### [TASK DIRECTIONS]
Repeat all of the records exactly, leaving out the pictures.

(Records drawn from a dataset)
========
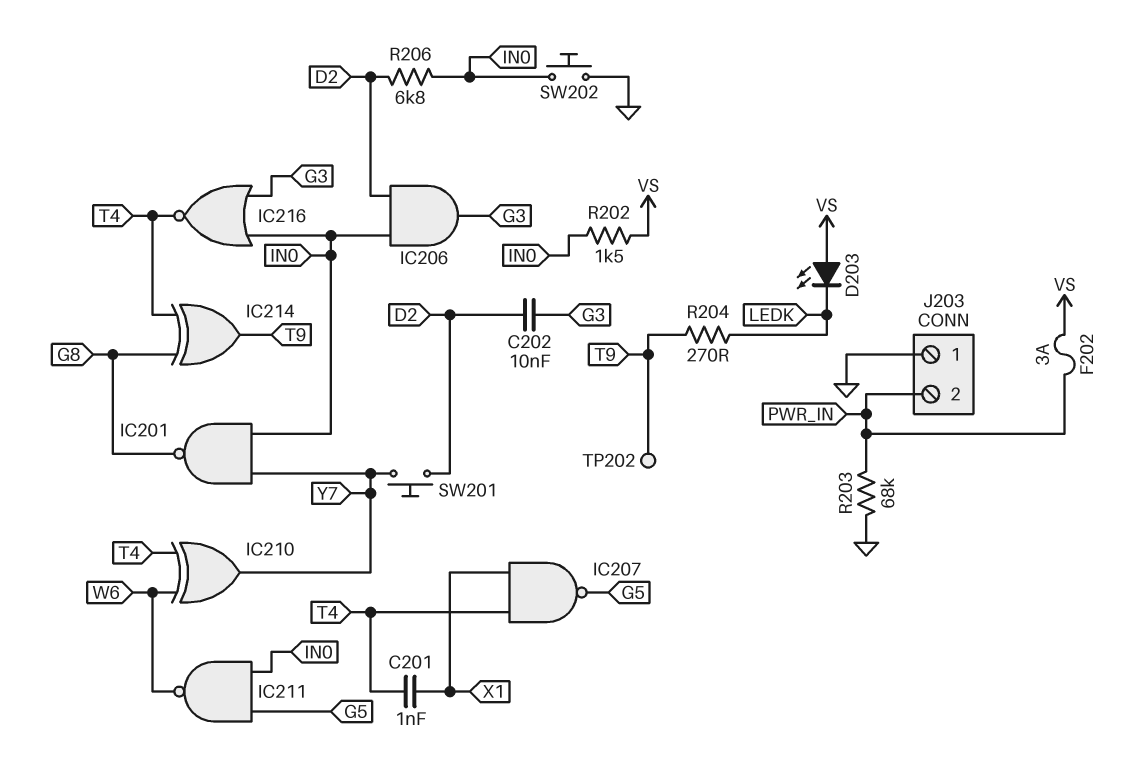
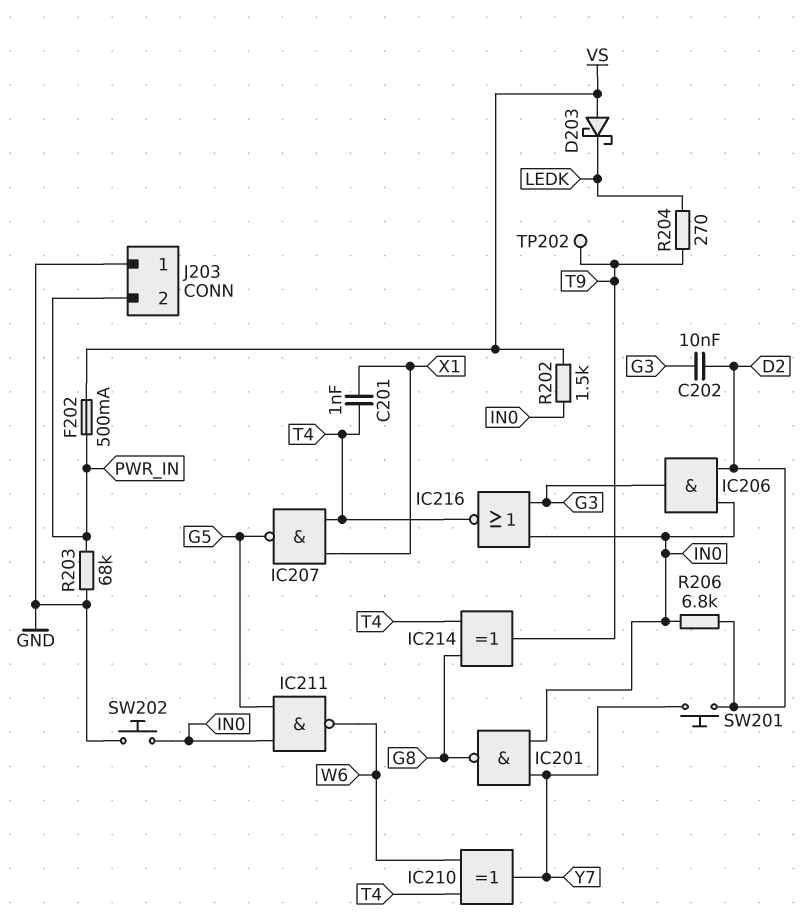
D203: LED (A VS, K LEDK) -> schottky (A VS, K LEDK)
F202: 3A (PWR_IN, VS) -> 500mA (PWR_IN, VS)

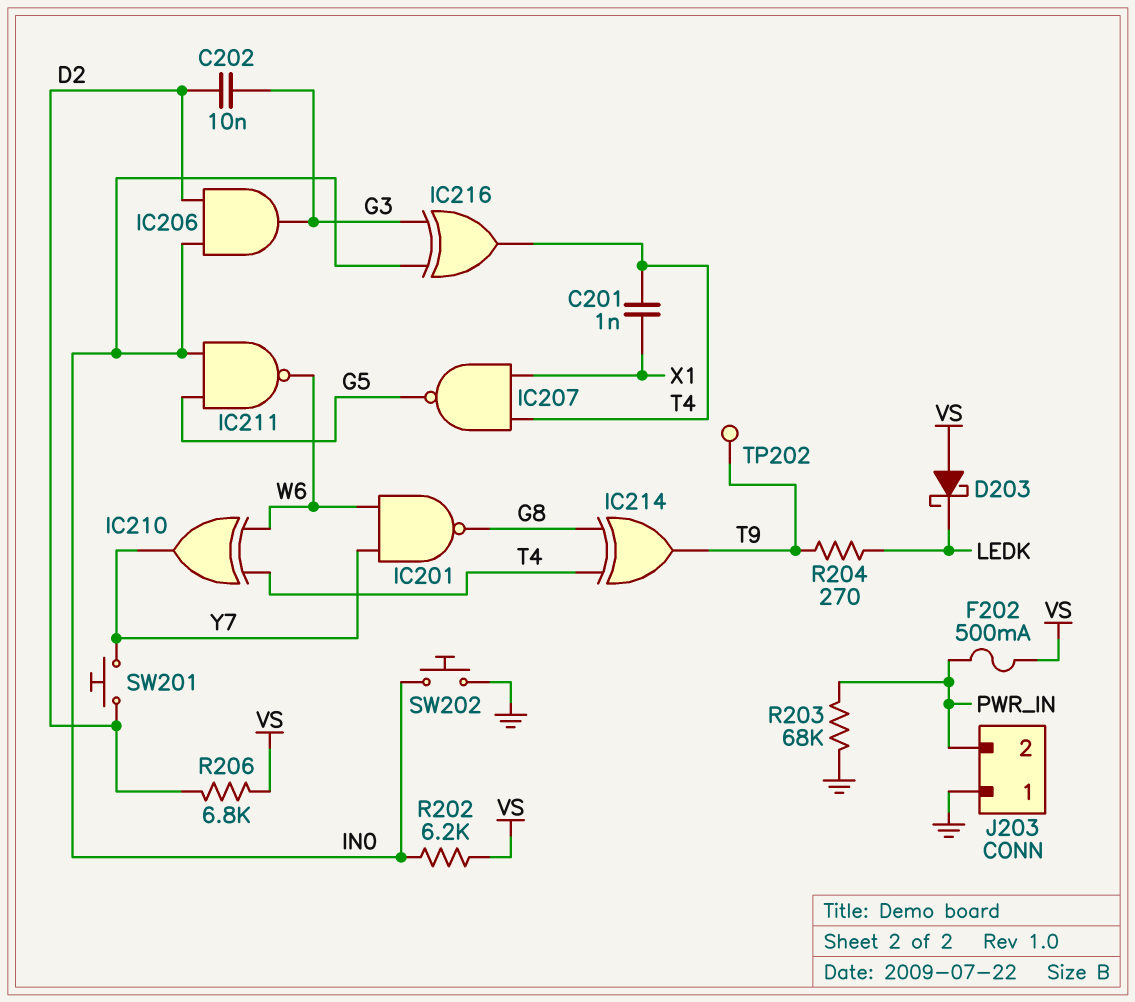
IC201: NAND (in IN0, in Y7, out G8) -> NAND (in W6, in Y7, out G8)
IC216: NOR (in G3, in IN0, out T4) -> XOR (in G3, in IN0, out T4)
R202: 1.5k (IN0, VS) -> 6.2k (IN0, VS)
R206: 6.8k (D2, IN0) -> 6.8k (D2, VS)

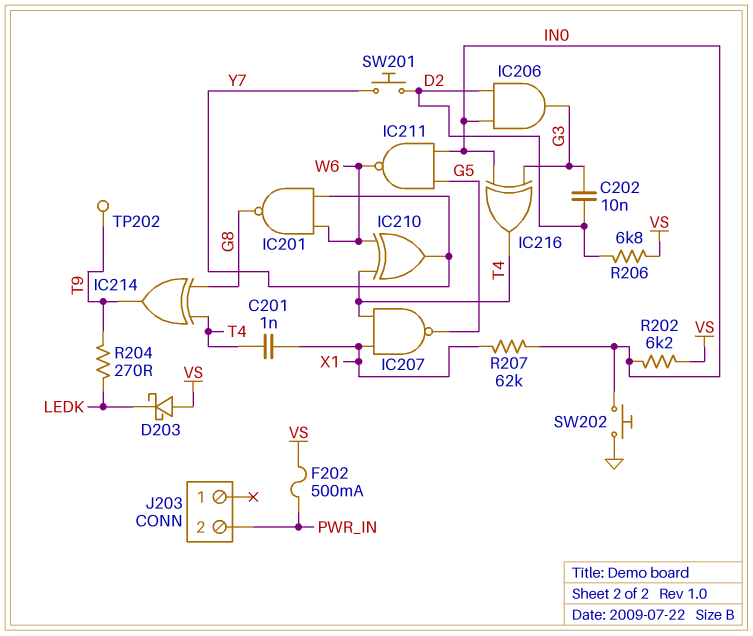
J203 pin 1: GND -> none
R203: 68k (GND, PWR_IN) -> none
R207: none -> 62k (IN0, X1)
========
### [SOLUTION TO THIS TASK]
D203: LED (A VS, K LEDK) -> schottky (A VS, K LEDK)
F202: 3A (PWR_IN, VS) -> 500mA (PWR_IN, VS)

IC201: NAND (in IN0, in Y7, out G8) -> NAND (in W6, in Y7, out G8)
IC216: NOR (in G3, in IN0, out T4) -> XOR (in G3, in IN0, out T4)
R202: 1.5k (IN0, VS) -> 6.2k (IN0, VS)
R206: 6.8k (D2, IN0) -> 6.8k (D2, VS)

J203 pin 1: GND -> none
R203: 68k (GND, PWR_IN) -> none
R207: none -> 62k (IN0, X1)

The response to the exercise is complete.